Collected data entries
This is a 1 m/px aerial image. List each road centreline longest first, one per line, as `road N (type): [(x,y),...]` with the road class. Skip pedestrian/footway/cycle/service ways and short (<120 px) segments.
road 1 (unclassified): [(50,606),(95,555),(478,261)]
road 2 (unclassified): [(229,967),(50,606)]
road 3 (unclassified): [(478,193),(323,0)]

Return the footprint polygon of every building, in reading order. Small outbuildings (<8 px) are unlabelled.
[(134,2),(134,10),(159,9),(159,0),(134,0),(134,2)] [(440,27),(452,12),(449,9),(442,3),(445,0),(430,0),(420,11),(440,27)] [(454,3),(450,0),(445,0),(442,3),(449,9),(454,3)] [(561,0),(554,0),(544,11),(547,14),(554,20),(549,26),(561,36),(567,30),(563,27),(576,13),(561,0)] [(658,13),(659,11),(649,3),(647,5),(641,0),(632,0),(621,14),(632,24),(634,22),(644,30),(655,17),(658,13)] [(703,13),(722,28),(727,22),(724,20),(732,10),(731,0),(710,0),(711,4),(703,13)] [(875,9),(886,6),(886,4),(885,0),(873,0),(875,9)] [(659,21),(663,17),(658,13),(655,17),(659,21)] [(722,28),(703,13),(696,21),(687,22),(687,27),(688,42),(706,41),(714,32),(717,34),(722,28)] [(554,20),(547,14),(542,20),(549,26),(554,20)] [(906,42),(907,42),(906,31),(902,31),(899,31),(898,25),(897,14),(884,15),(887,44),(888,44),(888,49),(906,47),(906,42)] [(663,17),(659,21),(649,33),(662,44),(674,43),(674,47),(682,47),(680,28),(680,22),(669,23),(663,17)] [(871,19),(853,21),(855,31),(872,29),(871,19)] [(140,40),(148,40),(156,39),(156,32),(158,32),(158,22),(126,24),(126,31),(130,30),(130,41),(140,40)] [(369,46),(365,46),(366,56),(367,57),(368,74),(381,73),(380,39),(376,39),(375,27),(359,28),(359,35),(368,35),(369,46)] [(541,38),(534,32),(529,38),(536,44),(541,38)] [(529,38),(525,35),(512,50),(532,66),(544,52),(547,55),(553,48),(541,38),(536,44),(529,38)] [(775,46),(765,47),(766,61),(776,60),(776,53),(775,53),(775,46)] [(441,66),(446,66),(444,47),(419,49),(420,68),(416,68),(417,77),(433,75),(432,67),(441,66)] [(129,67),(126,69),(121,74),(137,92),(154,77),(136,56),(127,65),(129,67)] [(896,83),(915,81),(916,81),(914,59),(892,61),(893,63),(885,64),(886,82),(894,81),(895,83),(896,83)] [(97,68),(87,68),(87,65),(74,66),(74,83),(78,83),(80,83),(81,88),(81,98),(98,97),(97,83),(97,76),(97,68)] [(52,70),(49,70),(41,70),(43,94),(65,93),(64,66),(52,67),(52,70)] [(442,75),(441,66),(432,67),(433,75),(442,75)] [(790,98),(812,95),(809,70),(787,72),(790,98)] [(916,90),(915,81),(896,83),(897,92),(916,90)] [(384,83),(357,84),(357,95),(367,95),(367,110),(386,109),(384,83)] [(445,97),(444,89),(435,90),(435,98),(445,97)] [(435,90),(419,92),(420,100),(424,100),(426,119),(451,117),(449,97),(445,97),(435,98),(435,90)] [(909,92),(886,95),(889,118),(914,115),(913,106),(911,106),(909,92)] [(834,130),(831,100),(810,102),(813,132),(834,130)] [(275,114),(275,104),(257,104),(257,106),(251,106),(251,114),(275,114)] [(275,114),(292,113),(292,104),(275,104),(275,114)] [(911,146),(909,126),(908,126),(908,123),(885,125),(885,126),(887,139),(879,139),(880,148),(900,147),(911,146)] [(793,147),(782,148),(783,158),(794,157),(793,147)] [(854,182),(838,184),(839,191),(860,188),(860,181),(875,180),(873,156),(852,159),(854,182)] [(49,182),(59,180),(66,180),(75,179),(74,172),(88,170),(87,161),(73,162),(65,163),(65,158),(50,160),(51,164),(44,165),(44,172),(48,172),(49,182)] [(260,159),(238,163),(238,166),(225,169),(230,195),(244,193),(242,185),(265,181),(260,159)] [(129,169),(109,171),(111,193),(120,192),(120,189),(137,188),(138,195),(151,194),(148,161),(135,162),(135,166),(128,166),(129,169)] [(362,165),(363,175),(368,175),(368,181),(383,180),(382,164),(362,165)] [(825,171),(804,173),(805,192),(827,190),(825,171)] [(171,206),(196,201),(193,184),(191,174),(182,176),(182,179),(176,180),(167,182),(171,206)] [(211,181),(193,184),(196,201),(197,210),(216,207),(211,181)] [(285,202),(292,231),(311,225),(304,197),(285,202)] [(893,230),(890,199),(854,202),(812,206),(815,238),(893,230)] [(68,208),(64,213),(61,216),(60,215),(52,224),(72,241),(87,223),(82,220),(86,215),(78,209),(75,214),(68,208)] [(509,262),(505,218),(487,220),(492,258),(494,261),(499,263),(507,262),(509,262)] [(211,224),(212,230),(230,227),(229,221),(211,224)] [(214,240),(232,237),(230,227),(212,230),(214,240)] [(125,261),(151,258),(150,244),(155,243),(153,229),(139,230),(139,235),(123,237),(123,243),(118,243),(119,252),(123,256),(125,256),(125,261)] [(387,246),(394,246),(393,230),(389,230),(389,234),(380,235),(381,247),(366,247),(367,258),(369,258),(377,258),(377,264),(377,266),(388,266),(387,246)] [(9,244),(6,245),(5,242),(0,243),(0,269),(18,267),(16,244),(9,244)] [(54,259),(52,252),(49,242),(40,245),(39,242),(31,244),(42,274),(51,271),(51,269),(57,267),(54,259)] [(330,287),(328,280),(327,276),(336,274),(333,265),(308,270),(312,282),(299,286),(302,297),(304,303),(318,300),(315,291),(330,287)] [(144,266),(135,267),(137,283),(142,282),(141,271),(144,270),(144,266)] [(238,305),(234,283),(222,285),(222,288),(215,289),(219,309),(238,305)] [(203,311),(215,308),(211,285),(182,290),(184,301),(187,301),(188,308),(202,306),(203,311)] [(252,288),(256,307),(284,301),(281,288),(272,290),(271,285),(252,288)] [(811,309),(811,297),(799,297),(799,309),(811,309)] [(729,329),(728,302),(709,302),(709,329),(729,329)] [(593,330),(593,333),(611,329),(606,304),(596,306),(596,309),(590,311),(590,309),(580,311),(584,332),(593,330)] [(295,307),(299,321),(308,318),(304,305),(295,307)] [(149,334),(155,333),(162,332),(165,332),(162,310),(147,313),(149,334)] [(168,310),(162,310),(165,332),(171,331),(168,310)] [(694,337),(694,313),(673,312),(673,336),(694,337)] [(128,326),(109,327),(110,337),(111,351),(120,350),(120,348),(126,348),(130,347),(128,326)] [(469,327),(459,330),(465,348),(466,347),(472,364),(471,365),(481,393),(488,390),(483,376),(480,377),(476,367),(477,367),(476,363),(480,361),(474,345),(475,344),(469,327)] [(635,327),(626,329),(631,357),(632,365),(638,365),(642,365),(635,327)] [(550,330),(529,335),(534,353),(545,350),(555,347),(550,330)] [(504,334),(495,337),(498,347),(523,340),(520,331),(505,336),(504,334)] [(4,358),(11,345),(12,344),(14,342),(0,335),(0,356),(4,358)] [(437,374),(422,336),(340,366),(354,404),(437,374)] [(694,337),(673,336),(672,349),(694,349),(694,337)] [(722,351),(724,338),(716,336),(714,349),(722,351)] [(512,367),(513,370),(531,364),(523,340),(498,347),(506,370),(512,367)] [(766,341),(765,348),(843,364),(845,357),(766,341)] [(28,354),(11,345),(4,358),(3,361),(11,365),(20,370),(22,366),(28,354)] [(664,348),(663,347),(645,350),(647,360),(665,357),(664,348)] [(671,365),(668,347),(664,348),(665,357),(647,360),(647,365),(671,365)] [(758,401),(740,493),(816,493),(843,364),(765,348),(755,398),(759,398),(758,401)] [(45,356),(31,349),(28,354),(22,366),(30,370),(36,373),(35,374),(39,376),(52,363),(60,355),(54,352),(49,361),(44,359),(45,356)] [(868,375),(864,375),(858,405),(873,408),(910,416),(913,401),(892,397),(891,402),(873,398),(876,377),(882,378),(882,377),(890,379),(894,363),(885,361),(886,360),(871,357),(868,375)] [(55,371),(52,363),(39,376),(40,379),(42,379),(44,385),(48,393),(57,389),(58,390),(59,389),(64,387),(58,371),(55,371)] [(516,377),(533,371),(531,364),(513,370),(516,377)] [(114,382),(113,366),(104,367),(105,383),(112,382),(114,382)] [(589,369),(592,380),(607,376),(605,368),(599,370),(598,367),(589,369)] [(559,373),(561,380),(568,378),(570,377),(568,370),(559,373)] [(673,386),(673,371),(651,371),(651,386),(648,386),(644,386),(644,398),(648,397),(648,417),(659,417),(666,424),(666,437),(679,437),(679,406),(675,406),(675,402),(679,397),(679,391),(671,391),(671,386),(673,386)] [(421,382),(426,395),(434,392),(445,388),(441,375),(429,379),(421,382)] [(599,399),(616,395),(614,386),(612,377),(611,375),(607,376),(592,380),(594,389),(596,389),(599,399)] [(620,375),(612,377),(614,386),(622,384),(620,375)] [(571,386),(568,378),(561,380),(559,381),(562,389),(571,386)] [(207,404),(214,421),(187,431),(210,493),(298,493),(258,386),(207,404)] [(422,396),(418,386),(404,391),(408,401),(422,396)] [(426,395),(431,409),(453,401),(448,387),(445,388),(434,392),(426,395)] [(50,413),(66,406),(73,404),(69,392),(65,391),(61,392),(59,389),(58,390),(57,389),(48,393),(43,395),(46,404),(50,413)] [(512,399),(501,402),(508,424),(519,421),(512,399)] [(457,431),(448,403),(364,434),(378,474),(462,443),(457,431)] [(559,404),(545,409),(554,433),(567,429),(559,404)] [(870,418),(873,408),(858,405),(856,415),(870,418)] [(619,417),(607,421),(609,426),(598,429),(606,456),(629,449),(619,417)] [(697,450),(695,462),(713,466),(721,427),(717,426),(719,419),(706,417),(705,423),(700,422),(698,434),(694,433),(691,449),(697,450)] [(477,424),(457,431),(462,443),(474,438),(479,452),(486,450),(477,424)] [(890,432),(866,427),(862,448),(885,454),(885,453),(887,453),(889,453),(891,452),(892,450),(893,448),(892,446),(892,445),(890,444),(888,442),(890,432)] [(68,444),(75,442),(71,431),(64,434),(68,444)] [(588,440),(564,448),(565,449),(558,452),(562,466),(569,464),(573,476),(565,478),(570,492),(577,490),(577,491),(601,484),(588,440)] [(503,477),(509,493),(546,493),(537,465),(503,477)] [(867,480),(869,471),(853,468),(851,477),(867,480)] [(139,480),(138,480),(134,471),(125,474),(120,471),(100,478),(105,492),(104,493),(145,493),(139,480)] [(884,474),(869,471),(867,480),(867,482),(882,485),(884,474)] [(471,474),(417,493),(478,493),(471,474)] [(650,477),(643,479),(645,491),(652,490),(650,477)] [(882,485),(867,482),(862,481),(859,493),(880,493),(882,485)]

**DIRECTIONS FOR THIS TASK**
Scan the data above for the word "road". Copy every line in which it is found.

**SOLUTION TO THIS TASK**
This is a 1 m/px aerial image. List each road centreline longest first, one per line, as `road N (type): [(x,y),...]` with the road class. Skip pedestrian/footway/cycle/service ways and short (<120 px) segments.
road 1 (unclassified): [(50,606),(95,555),(478,261)]
road 2 (unclassified): [(229,967),(50,606)]
road 3 (unclassified): [(478,193),(323,0)]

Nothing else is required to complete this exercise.